### [WHAT THE EXERCISE ASKS]
Render the lines from the beginning through the line containing "road 2 (primary): [(355,511),(350,252),(341,241)]" as a two-column CSV with the headers request and answer. Give one row per request, put its text and its answer each in a single quoted field with line breaks turned into spaces, and leave out the pictures.

### [Extracted records]
==================================================
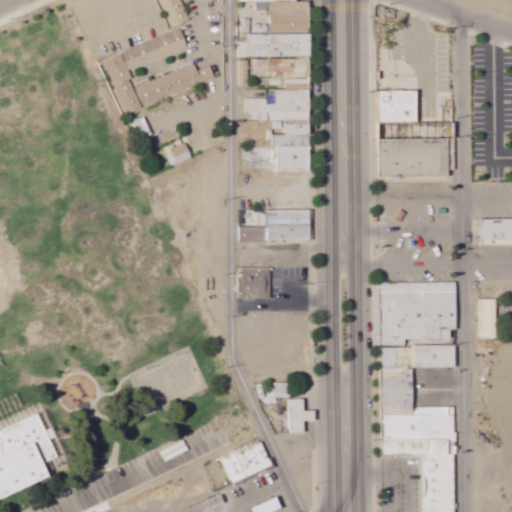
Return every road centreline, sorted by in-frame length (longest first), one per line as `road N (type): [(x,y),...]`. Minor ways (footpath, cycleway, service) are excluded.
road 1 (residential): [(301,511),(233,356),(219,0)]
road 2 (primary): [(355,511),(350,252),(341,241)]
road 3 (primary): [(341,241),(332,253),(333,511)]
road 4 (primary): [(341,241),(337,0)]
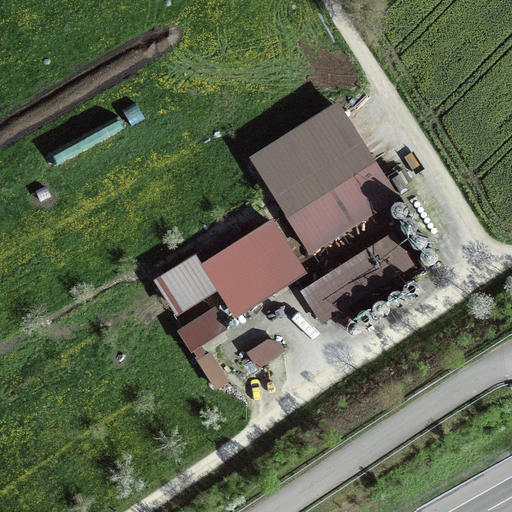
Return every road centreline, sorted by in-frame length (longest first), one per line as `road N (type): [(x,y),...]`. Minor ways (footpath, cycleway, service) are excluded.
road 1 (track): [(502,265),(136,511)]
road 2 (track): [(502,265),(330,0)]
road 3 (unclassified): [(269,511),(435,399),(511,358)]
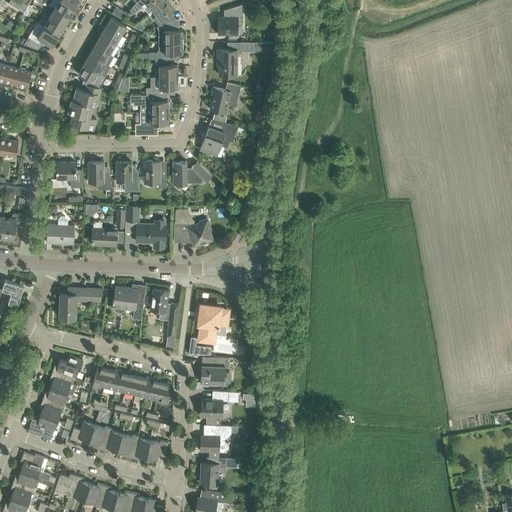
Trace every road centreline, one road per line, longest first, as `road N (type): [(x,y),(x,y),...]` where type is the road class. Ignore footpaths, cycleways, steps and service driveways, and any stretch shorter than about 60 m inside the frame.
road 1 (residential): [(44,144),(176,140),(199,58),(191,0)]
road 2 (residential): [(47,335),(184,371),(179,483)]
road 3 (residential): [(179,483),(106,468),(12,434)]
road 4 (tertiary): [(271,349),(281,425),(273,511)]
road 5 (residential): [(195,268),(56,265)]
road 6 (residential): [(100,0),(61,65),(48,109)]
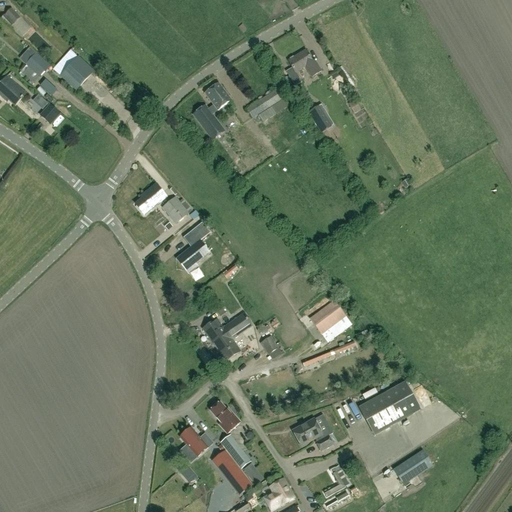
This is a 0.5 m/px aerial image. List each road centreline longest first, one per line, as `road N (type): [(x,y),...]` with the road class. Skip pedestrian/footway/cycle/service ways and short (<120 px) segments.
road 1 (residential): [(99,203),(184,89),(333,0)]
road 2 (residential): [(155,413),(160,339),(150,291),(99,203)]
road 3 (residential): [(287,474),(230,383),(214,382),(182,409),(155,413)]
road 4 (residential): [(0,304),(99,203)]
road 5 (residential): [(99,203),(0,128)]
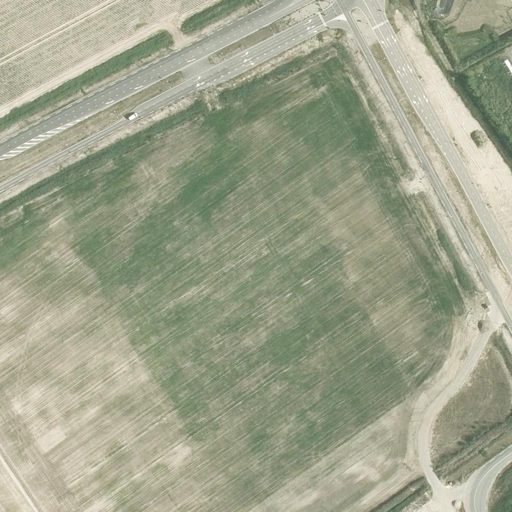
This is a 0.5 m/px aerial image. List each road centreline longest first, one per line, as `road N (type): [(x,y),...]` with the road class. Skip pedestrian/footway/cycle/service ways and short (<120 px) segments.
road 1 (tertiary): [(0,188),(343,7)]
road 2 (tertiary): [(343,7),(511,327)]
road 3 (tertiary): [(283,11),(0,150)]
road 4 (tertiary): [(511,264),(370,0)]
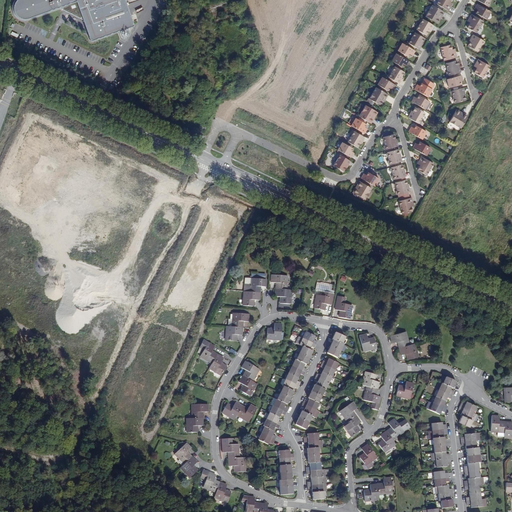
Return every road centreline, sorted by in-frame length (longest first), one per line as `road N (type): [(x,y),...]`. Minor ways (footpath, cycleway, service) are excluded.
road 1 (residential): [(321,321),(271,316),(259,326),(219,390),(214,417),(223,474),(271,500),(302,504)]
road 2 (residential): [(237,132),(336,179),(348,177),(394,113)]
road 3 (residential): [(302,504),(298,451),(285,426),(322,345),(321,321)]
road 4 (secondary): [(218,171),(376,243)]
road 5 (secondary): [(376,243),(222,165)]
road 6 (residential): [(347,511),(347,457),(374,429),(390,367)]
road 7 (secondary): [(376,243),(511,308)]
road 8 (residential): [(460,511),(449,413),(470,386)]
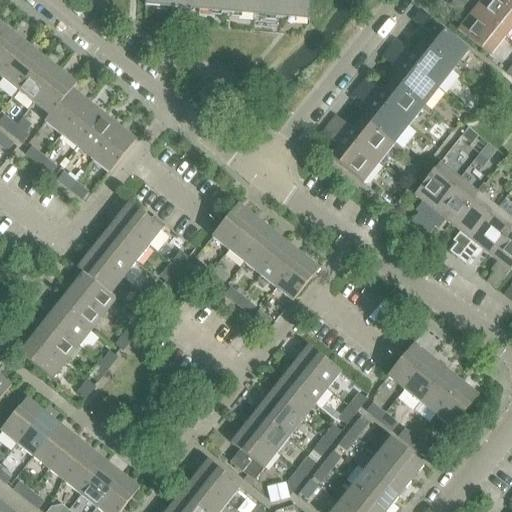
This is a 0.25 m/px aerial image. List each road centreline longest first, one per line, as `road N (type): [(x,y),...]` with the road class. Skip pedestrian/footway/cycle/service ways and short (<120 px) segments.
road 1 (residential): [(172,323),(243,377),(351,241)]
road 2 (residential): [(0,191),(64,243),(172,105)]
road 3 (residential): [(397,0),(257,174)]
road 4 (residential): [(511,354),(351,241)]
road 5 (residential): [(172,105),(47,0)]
==================================================
### [ANSWER TO THE EXERCISE]
request,answer
"Return every road centreline, sorted by in-frame length (longest first), one per line as `road N (type): [(x,y),...]`. Minor ways (footpath, cycleway, service) are excluded.","road 1 (residential): [(301,511),(233,356),(219,0)] road 2 (primary): [(355,511),(350,252),(341,241)]"